**TASK ITEM**.
Write out exactly the lines that run from the one containing "The BlueDentalBrush ended" to the end of the entries below, with both end lines included.

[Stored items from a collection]

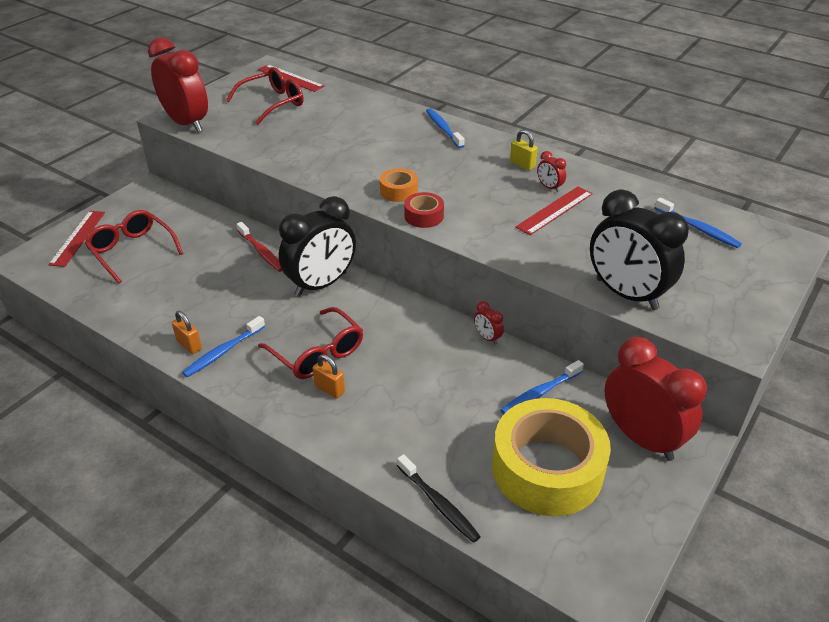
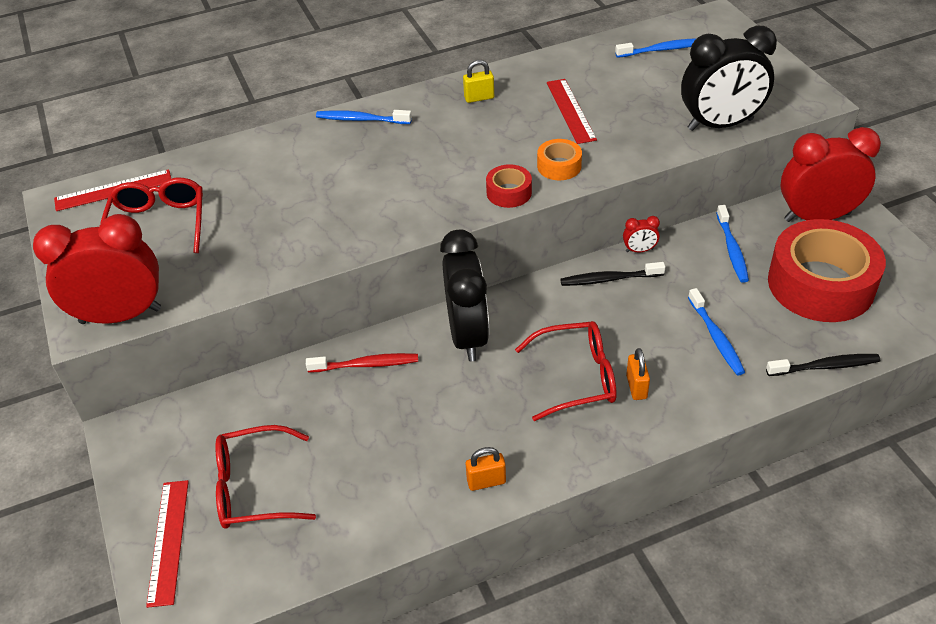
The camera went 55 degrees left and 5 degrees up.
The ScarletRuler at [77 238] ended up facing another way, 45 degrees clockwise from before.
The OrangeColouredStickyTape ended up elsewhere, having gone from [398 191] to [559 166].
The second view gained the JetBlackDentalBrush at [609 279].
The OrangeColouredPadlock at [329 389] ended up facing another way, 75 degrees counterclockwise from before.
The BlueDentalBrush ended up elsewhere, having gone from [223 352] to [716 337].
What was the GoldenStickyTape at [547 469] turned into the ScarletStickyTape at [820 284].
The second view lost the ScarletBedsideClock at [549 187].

**RESULT**.
The BlueDentalBrush ended up elsewhere, having gone from [223 352] to [716 337].
What was the GoldenStickyTape at [547 469] turned into the ScarletStickyTape at [820 284].
The second view lost the ScarletBedsideClock at [549 187].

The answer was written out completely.